Your assignment:
Your task is to copy every line of the records below that contains "black".
*** Opening Available records ***
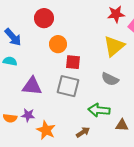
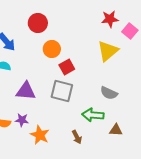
red square: (73, 62) -> (67, 67), turned -35
gray semicircle: (110, 79) -> (109, 93), moved
brown arrow: (83, 132) -> (77, 137), turned 96

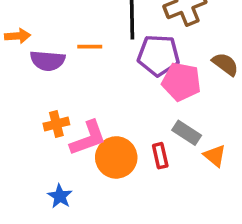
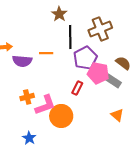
purple pentagon: (158, 55) -> (85, 58), turned -30
gray rectangle: (187, 133) -> (113, 81), moved
red rectangle: (160, 156) -> (77, 88), moved, turned 40

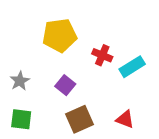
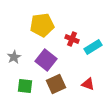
purple square: (65, 85) -> (46, 60), size x1.5
green square: (21, 119) -> (25, 86), moved

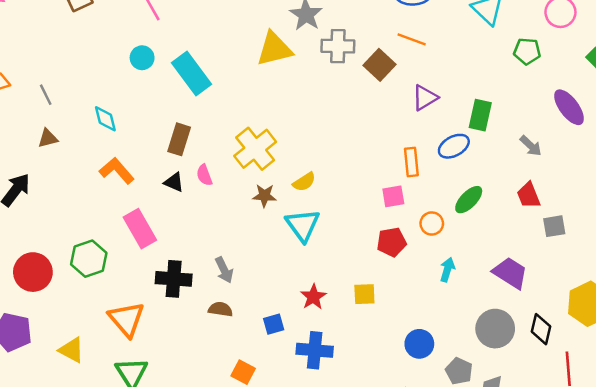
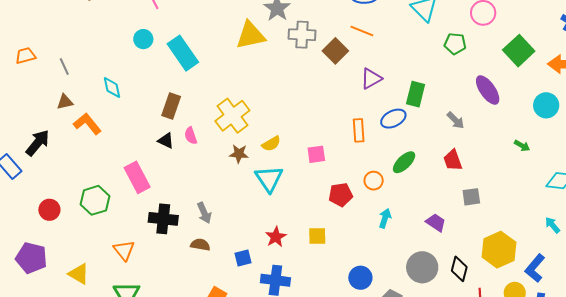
orange L-shape: (117, 171) -> (87, 124), moved
pink square: (393, 196) -> (316, 154), moved
gray square: (554, 226) -> (471, 197), moved
red circle: (33, 272) -> (49, 210), size x0.7
purple trapezoid: (510, 273) -> (436, 223), size x0.7
orange triangle: (127, 319) -> (124, 250), size x0.7

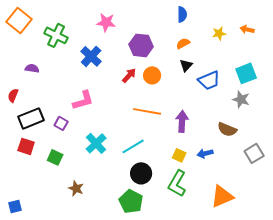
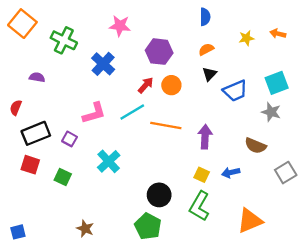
cyan line: (133, 146) -> (132, 112), moved
brown star: (76, 188) -> (85, 229), moved

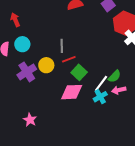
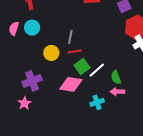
purple cross: (27, 72) -> (32, 81), moved
green semicircle: (114, 76) -> (116, 77), turned 104
white line: (101, 84) -> (97, 70), moved
cyan cross: (100, 97) -> (97, 102), moved

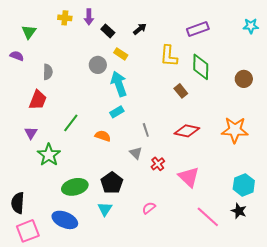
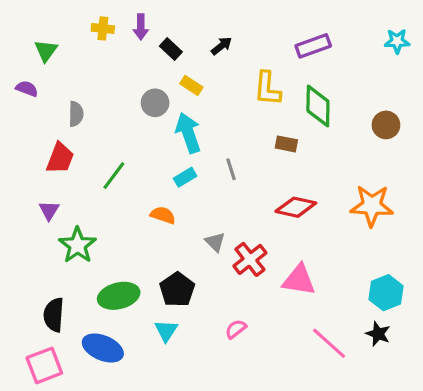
brown rectangle: (181, 91) -> (286, 144), turned -40
green line: (71, 123) -> (114, 176), moved
gray line: (146, 130) -> (231, 169), moved
red cross: (158, 164) -> (250, 259), size x1.5
pink triangle: (189, 177) -> (299, 280), turned -35
black semicircle: (18, 203) -> (54, 315), moved

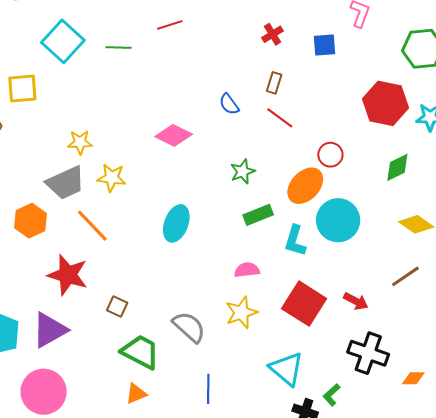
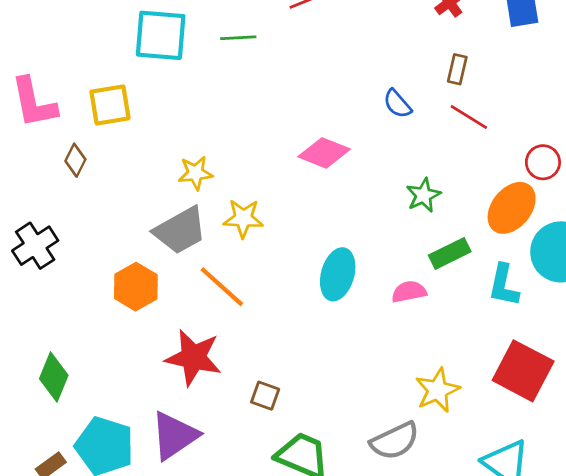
cyan square: (63, 41) -> (161, 35), turned -33
pink semicircle: (247, 270) -> (409, 292), moved
gray semicircle: (189, 327) -> (395, 441), moved, turned 117

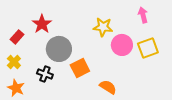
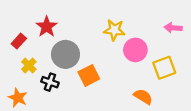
pink arrow: (143, 15) -> (173, 28), moved, turned -70
yellow square: (148, 48) -> (164, 68), moved
yellow cross: (14, 62) -> (29, 65), moved
orange semicircle: (108, 87) -> (143, 97), moved

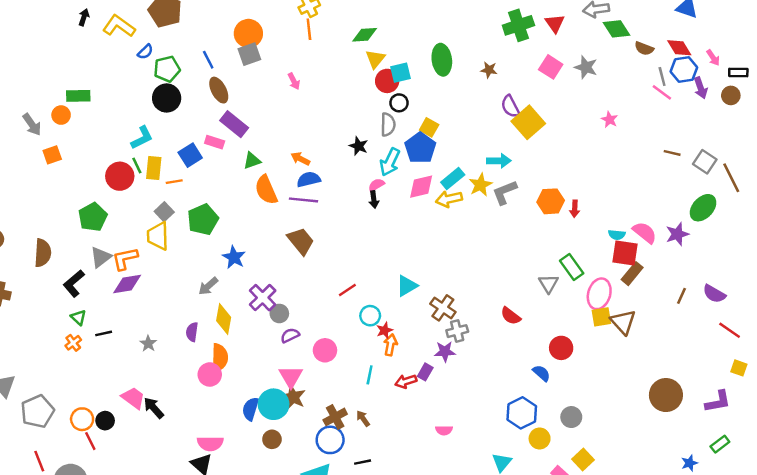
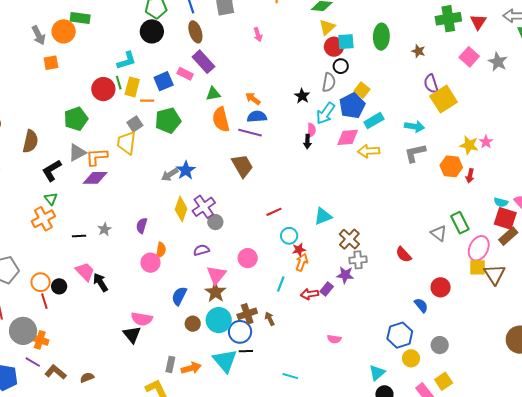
orange circle: (61, 115) -> (64, 31), size x1.5
pink star: (610, 120) -> (486, 142), moved
cyan rectangle: (453, 178) -> (374, 121), moved
pink semicircle: (376, 185) -> (311, 130), turned 112
yellow star: (480, 185) -> (469, 145), moved, turned 30
green pentagon: (203, 219) -> (168, 120), moved
gray triangle: (548, 284) -> (439, 233), turned -30
gray arrow: (208, 286) -> (170, 175), moved
yellow diamond: (224, 319) -> (181, 209), moved
black line: (104, 333) -> (79, 236), moved
purple semicircle: (290, 335) -> (201, 250), moved
orange cross: (73, 343) -> (43, 219), size x1.6
orange semicircle: (220, 358) -> (161, 250), size x0.7
cyan circle: (274, 404) -> (219, 320), moved
black line: (363, 462) -> (246, 351), moved

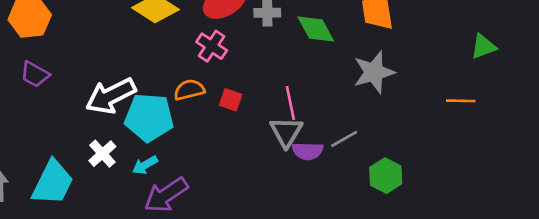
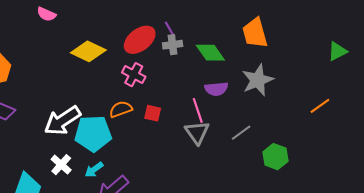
orange line: (461, 101) -> (320, 106), moved, turned -30
purple semicircle: (308, 151) -> (216, 89), moved

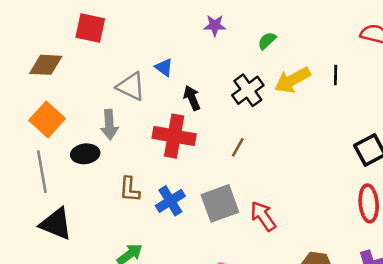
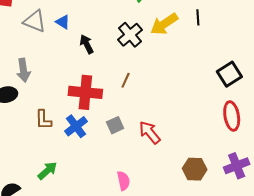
gray triangle: (131, 86) -> (35, 21), moved
red cross: (174, 136) -> (85, 92), moved
gray square: (220, 203) -> (115, 125), size x0.6

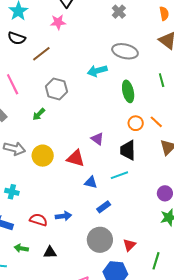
*** Closing Available records ***
Reply:
black semicircle: (18, 203) -> (54, 315), moved
black line: (104, 333) -> (79, 236), moved
black line: (363, 462) -> (246, 351), moved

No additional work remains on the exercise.